• **WORK TASK**
Whenever "diode" appears in a line, please copy that line from the data.

┌─ DATA UNDER STUDY

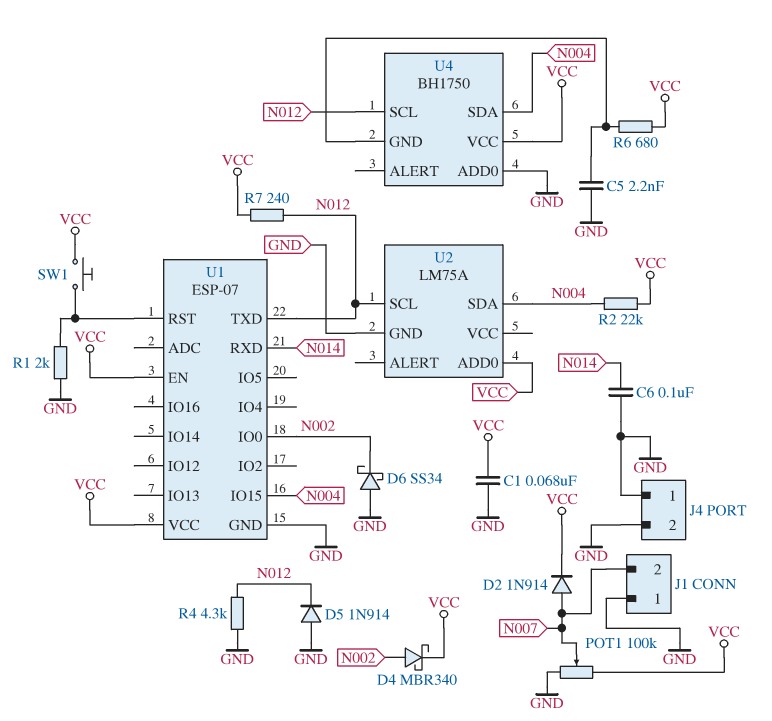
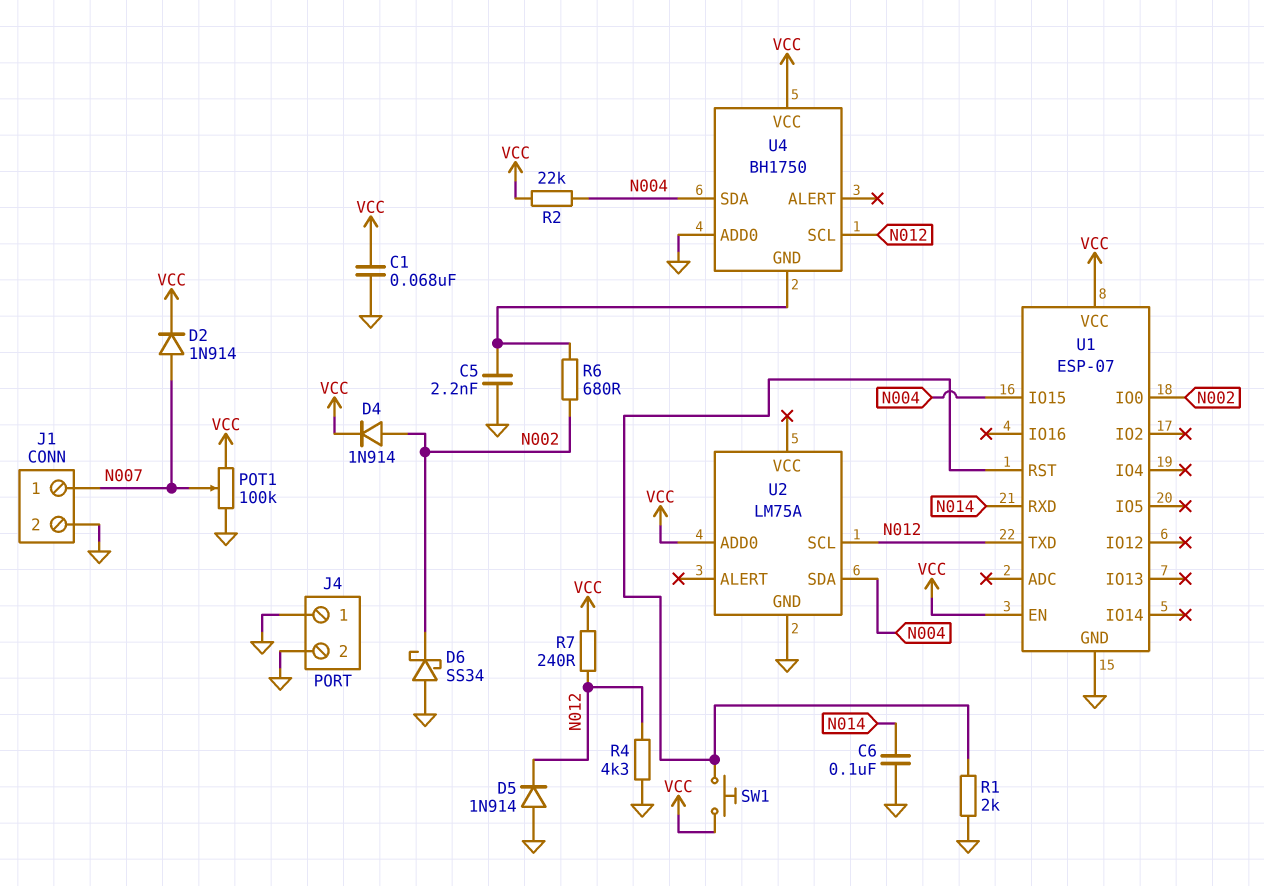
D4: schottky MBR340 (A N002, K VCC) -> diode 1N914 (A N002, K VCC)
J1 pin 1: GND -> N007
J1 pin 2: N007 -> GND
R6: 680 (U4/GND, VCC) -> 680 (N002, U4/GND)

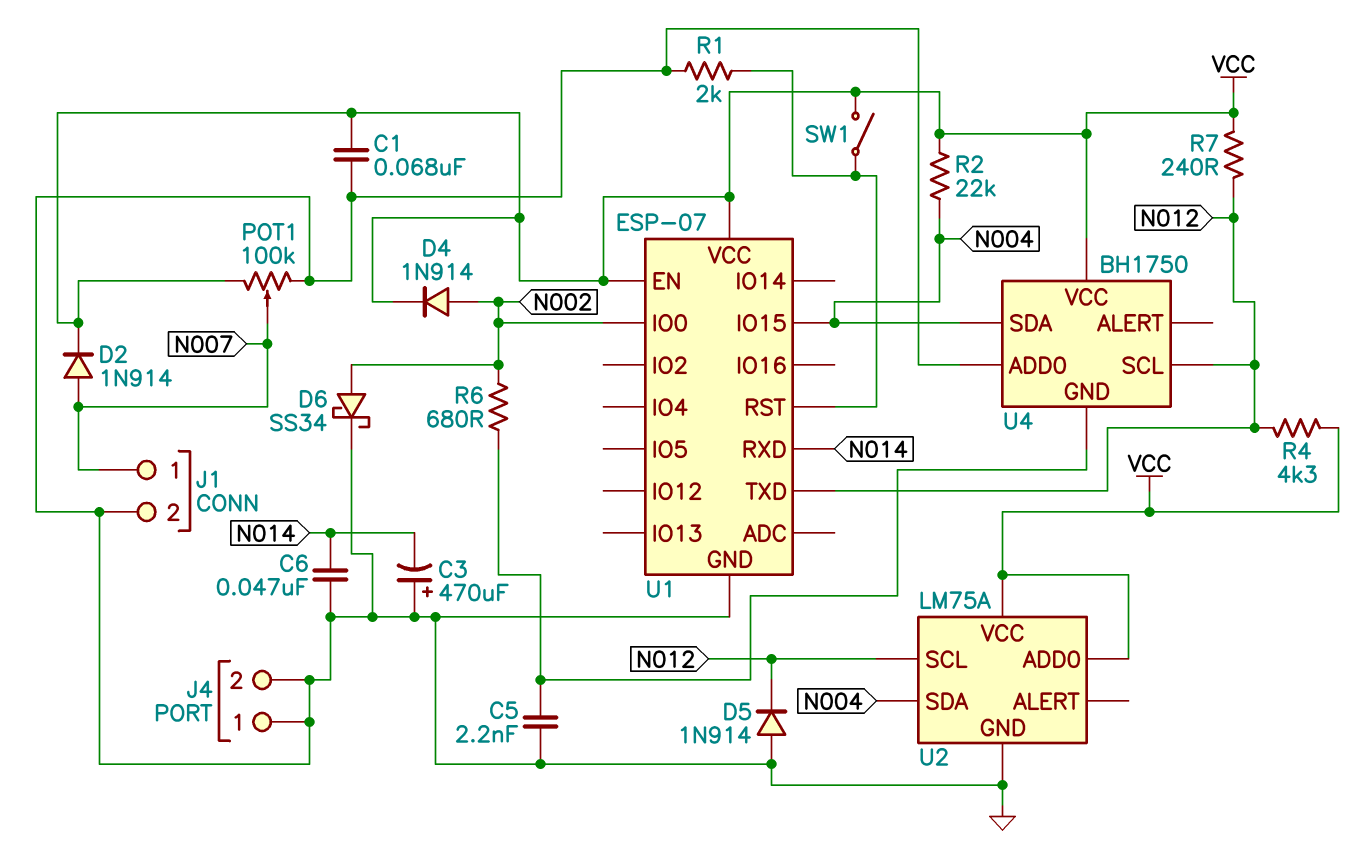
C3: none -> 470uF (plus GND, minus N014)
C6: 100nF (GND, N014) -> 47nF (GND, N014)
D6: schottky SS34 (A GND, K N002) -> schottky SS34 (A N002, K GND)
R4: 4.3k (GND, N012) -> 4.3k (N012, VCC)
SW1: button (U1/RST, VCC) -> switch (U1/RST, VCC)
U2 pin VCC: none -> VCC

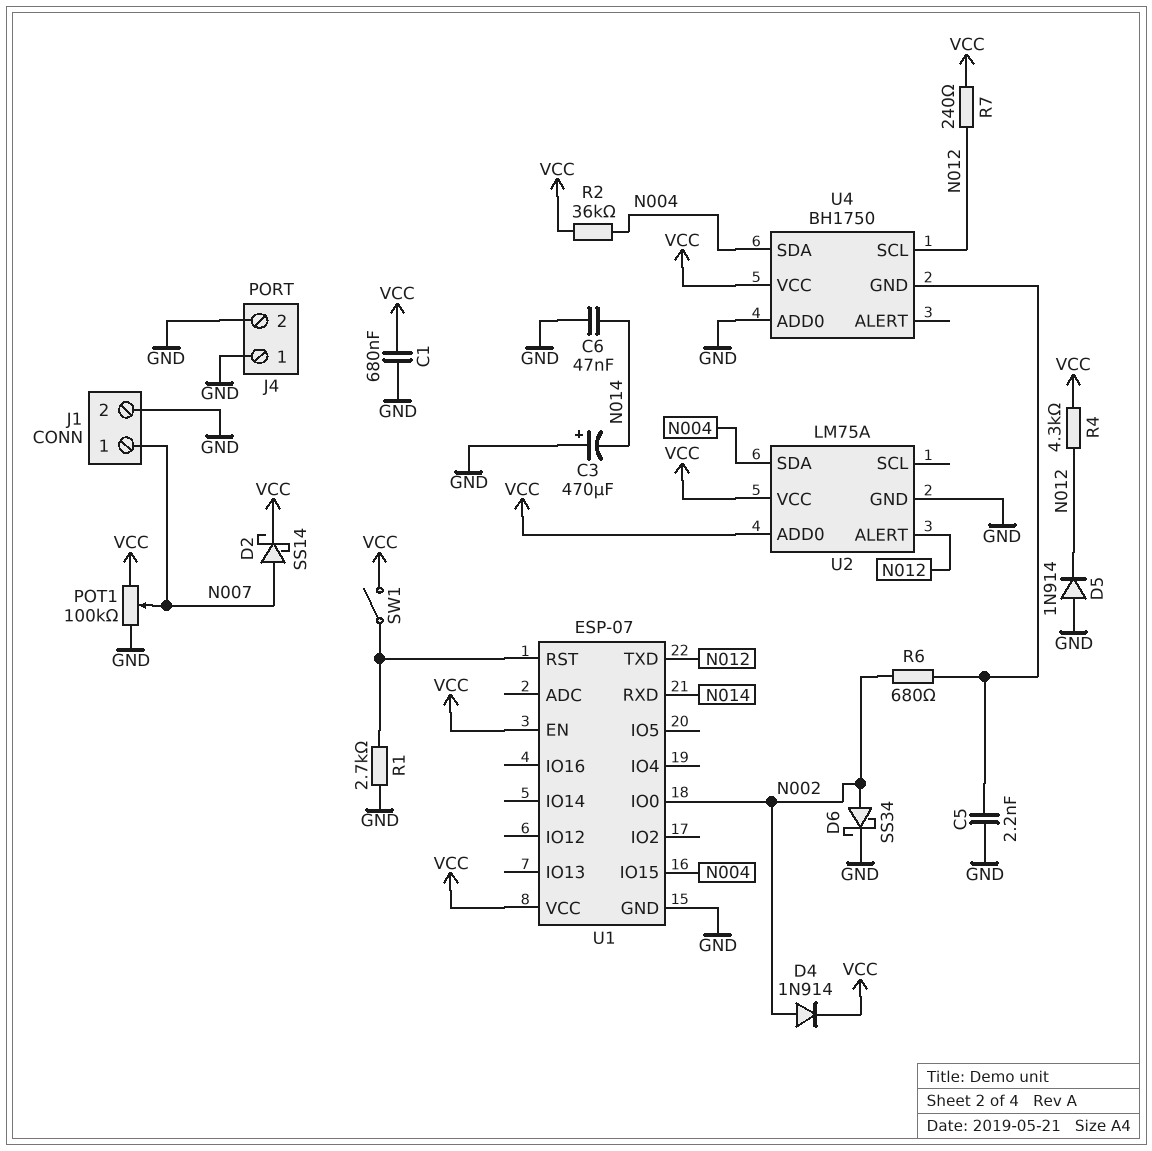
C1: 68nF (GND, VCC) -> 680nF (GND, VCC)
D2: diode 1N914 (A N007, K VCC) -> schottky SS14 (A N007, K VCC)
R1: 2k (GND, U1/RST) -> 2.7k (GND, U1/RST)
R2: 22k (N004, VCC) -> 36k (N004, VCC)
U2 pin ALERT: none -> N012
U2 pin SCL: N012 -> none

└─
┌─ DATA UNDER STUDY

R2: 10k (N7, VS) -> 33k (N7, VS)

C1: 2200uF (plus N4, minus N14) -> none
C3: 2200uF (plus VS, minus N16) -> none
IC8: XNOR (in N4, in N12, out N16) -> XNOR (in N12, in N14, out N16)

└─
┌─ DATA UNDER STUDY

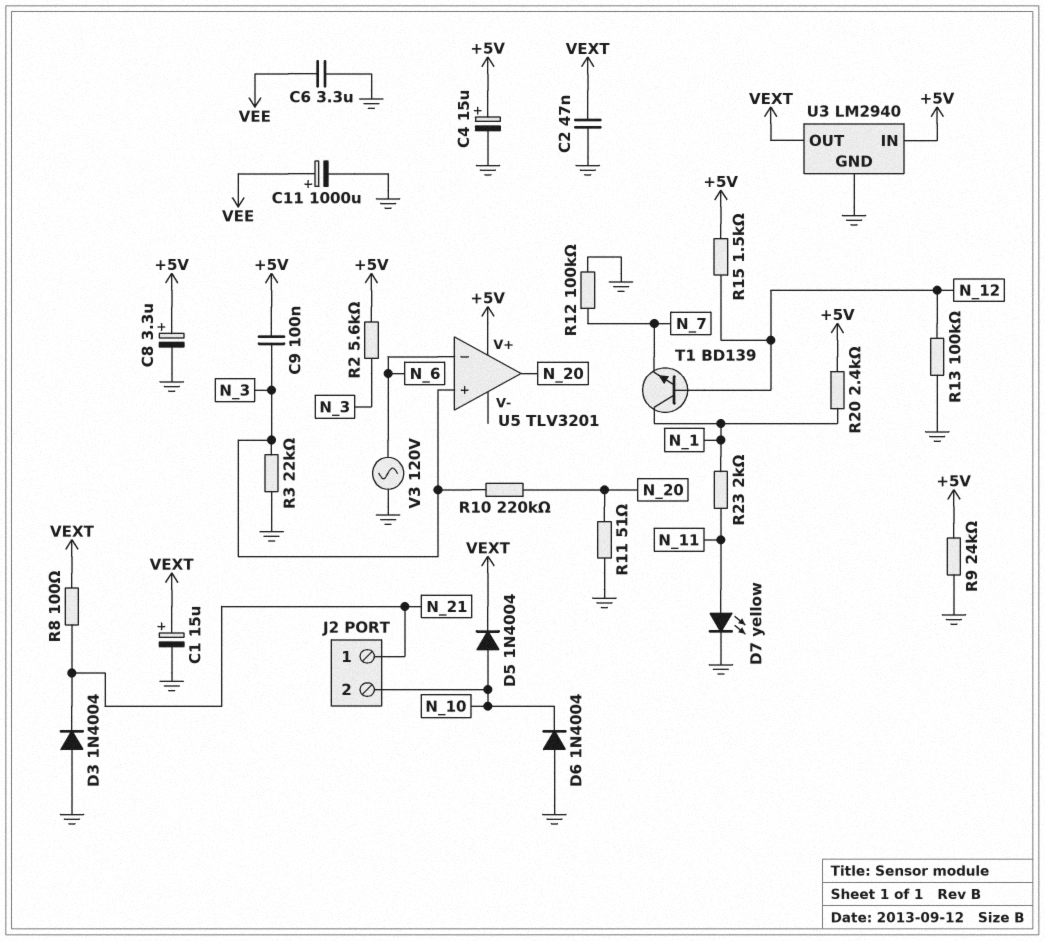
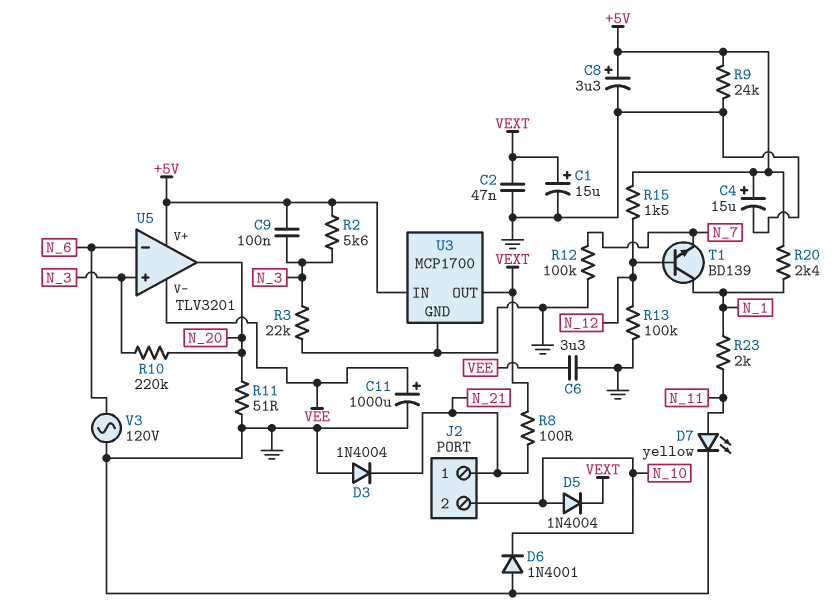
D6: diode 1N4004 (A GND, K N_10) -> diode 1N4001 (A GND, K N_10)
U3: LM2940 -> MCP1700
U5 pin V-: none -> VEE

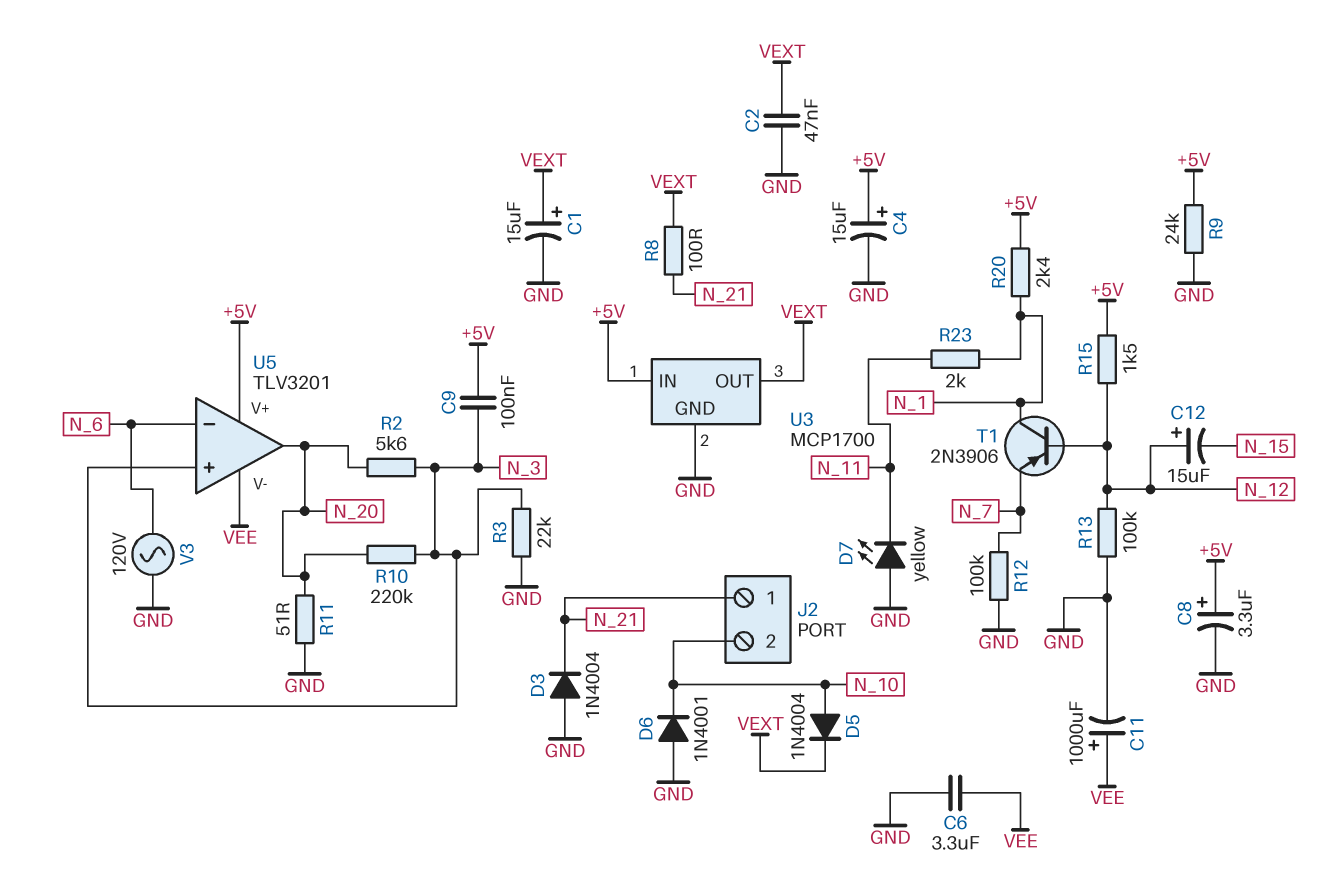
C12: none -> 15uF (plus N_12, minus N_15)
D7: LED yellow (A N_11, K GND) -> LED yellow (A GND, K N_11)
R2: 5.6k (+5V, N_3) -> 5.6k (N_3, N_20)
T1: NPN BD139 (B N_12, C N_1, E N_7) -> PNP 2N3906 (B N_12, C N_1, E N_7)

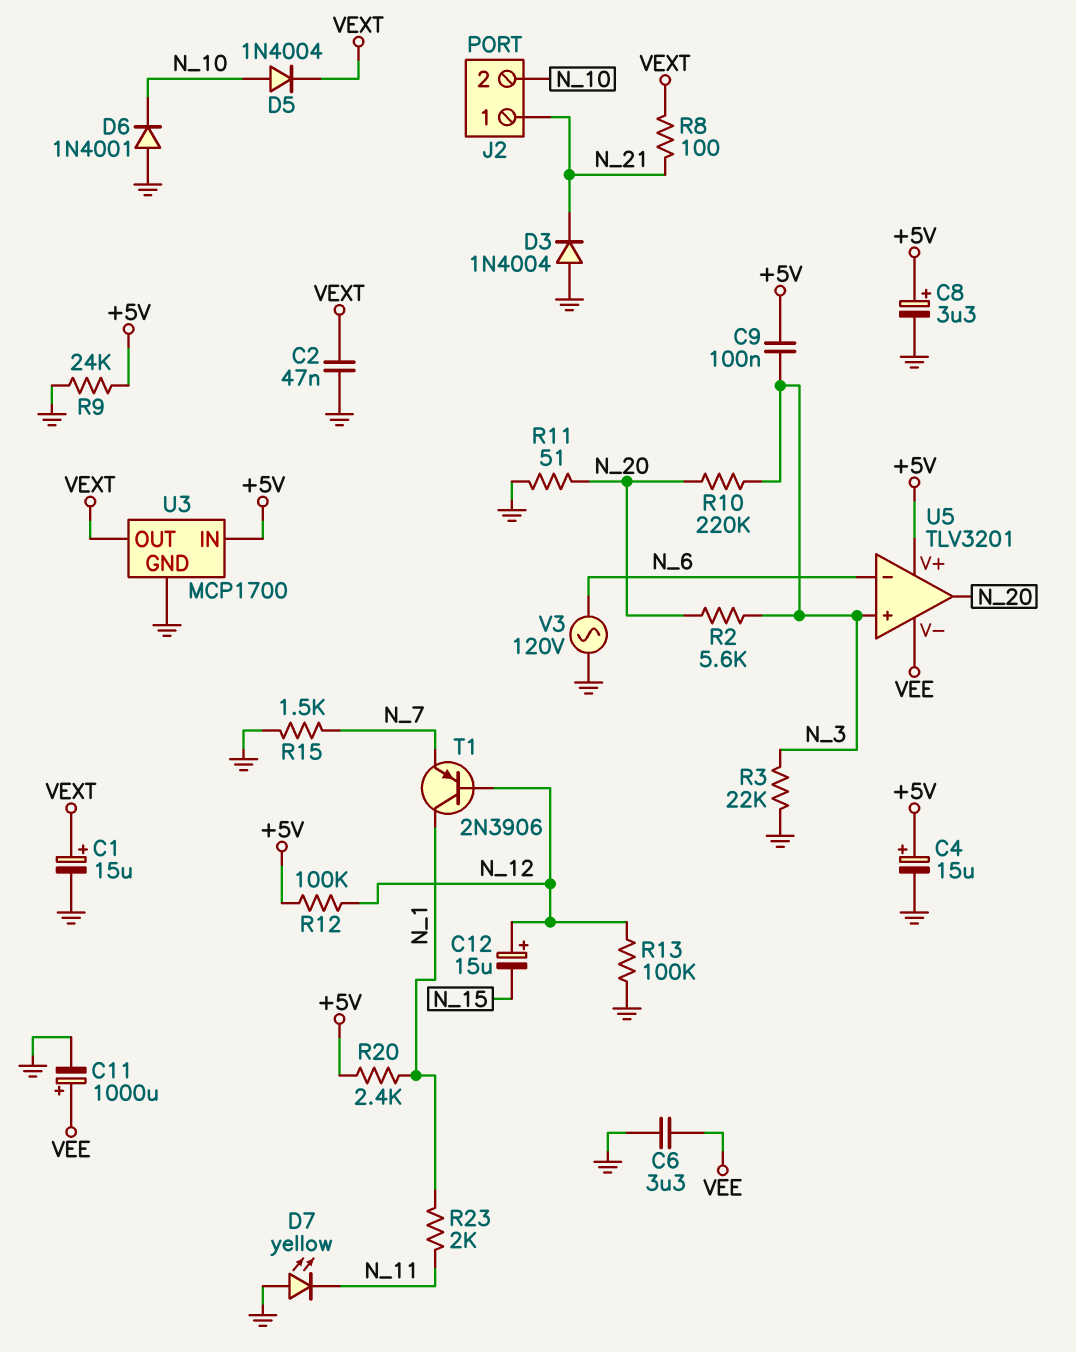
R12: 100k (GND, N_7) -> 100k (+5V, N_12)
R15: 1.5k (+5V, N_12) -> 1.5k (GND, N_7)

└─

• **ANSWER SECTION**
D4: schottky MBR340 (A N002, K VCC) -> diode 1N914 (A N002, K VCC)
D2: diode 1N914 (A N007, K VCC) -> schottky SS14 (A N007, K VCC)
D6: diode 1N4004 (A GND, K N_10) -> diode 1N4001 (A GND, K N_10)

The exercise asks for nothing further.